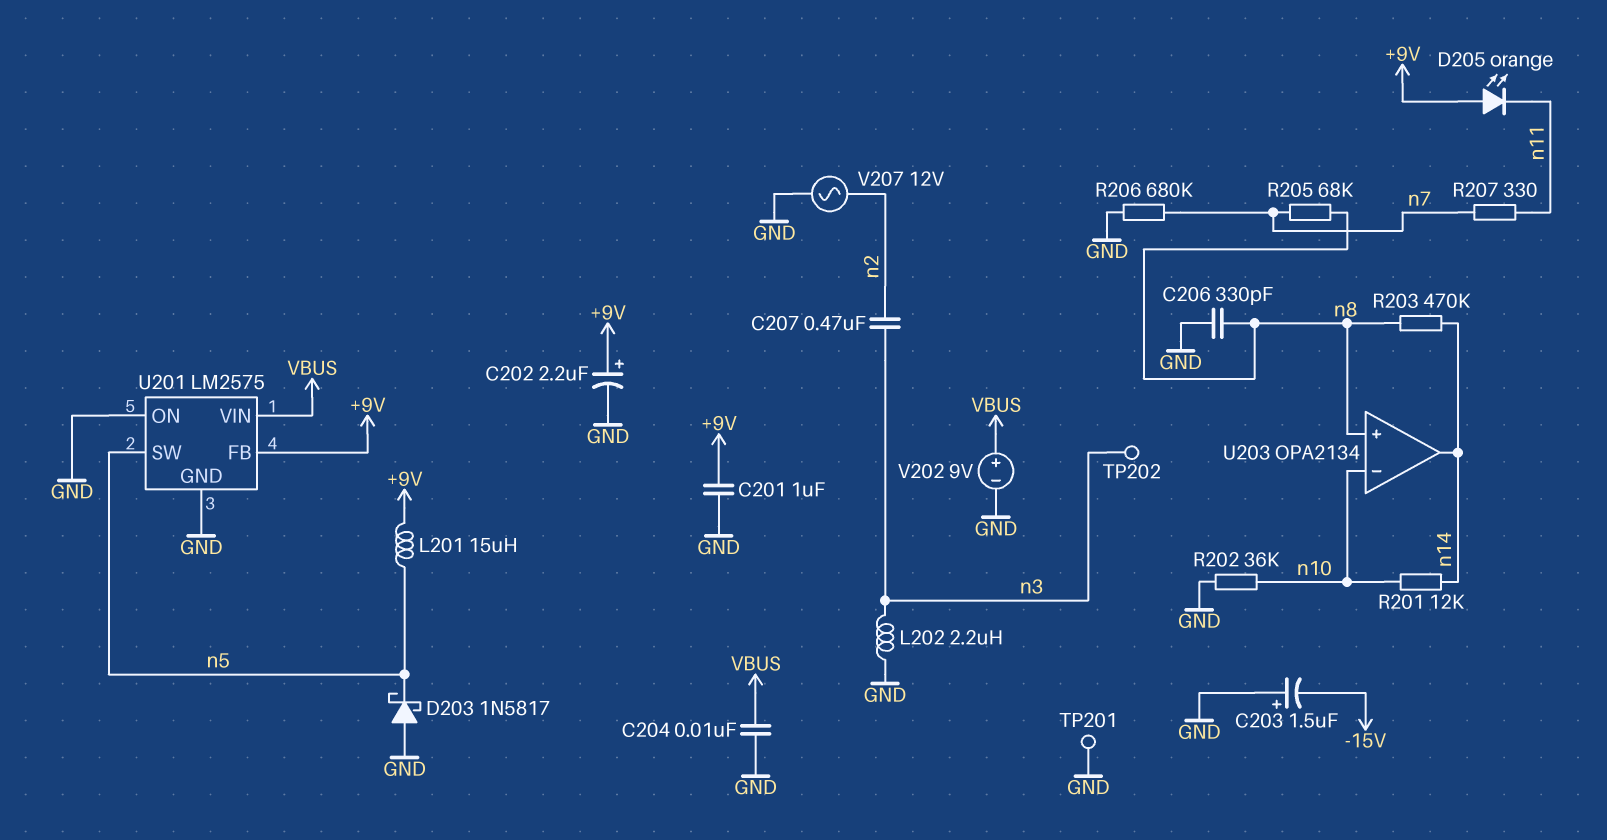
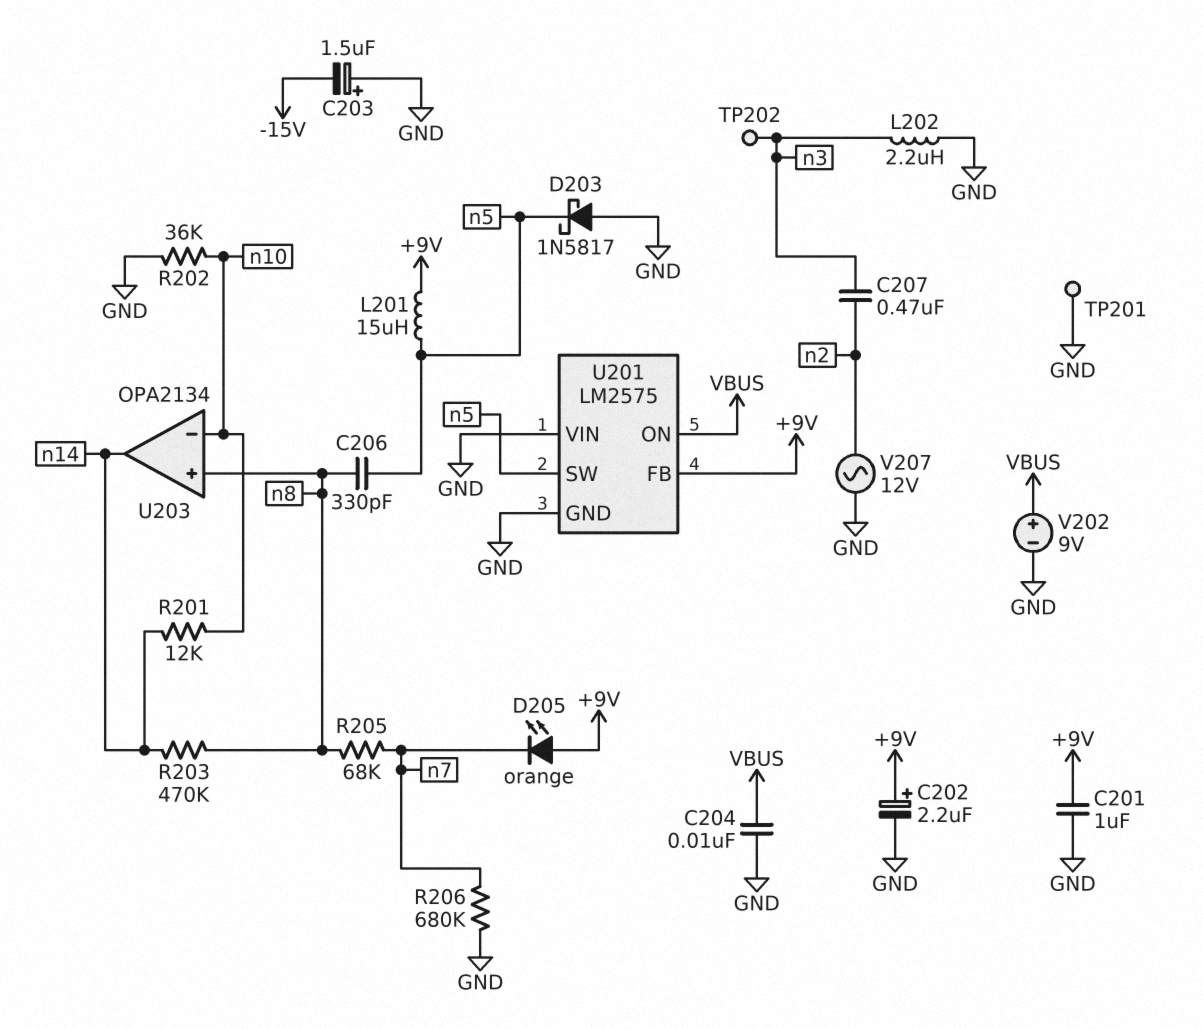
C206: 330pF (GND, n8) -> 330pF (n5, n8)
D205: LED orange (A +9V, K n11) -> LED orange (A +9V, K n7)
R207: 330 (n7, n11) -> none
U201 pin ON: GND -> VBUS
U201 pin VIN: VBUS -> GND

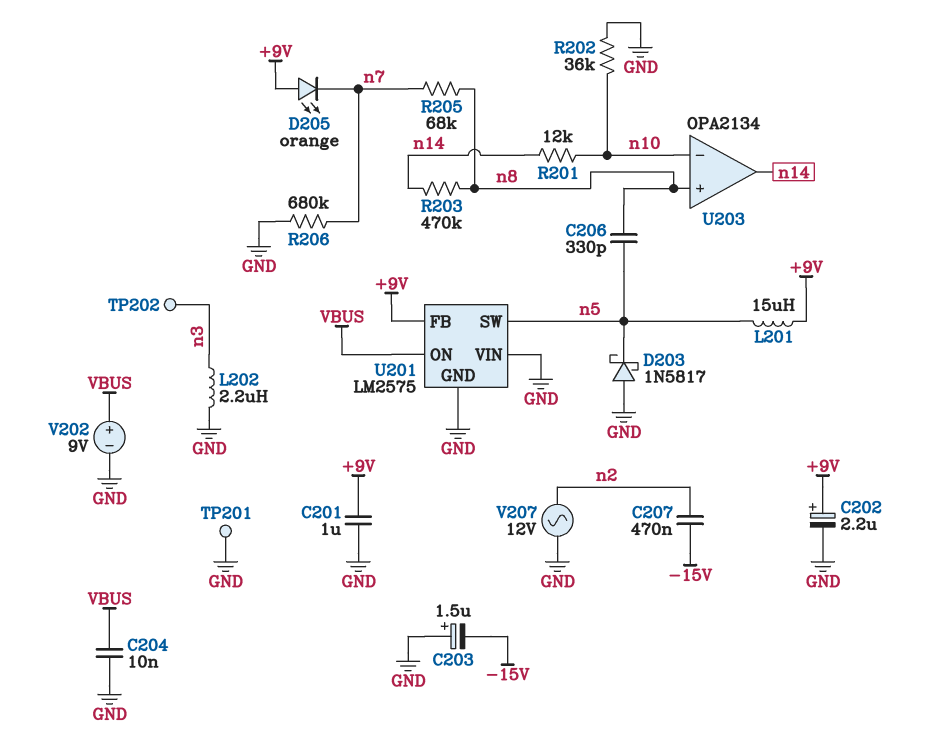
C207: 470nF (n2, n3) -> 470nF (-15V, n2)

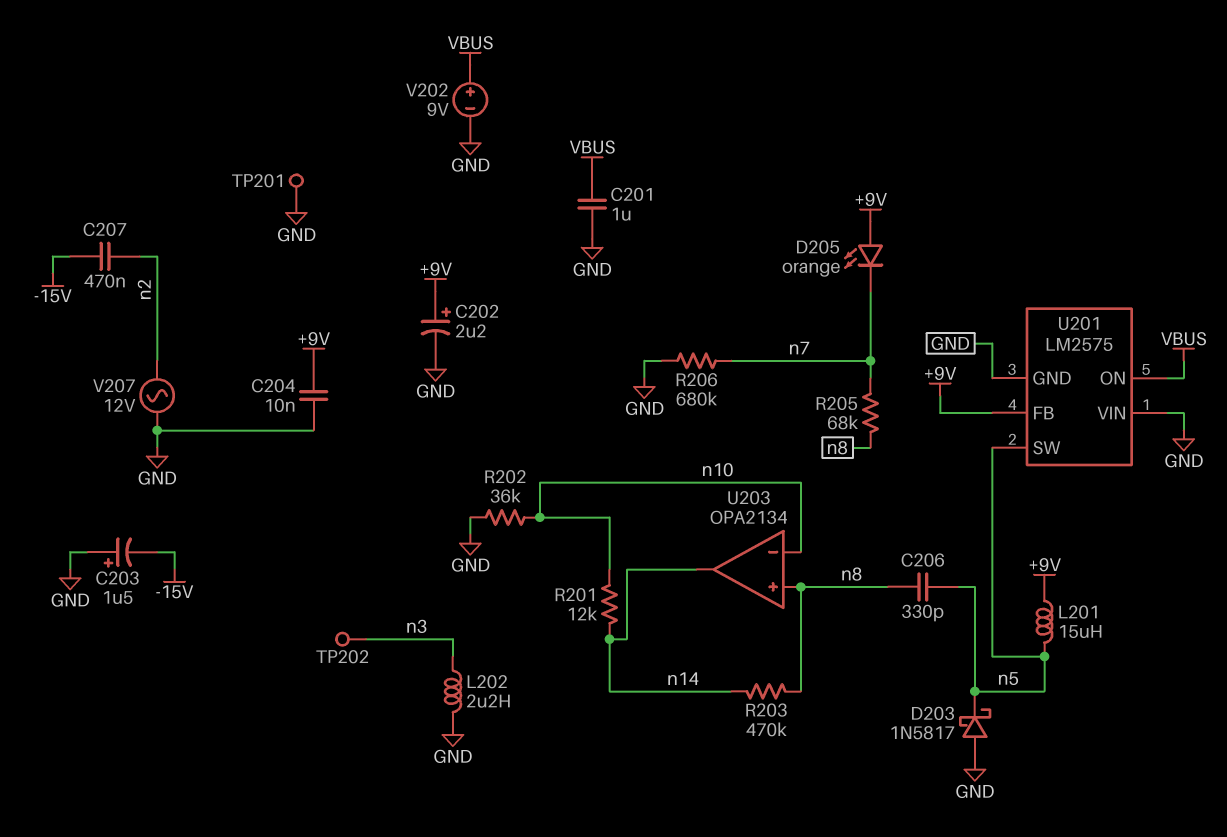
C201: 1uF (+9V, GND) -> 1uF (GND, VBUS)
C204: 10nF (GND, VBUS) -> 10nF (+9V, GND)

* [What you need to do] The material above must be printed exactly, with its pictures left out.

* [Exercise result]
C206: 330pF (GND, n8) -> 330pF (n5, n8)
D205: LED orange (A +9V, K n11) -> LED orange (A +9V, K n7)
R207: 330 (n7, n11) -> none
U201 pin ON: GND -> VBUS
U201 pin VIN: VBUS -> GND

C207: 470nF (n2, n3) -> 470nF (-15V, n2)

C201: 1uF (+9V, GND) -> 1uF (GND, VBUS)
C204: 10nF (GND, VBUS) -> 10nF (+9V, GND)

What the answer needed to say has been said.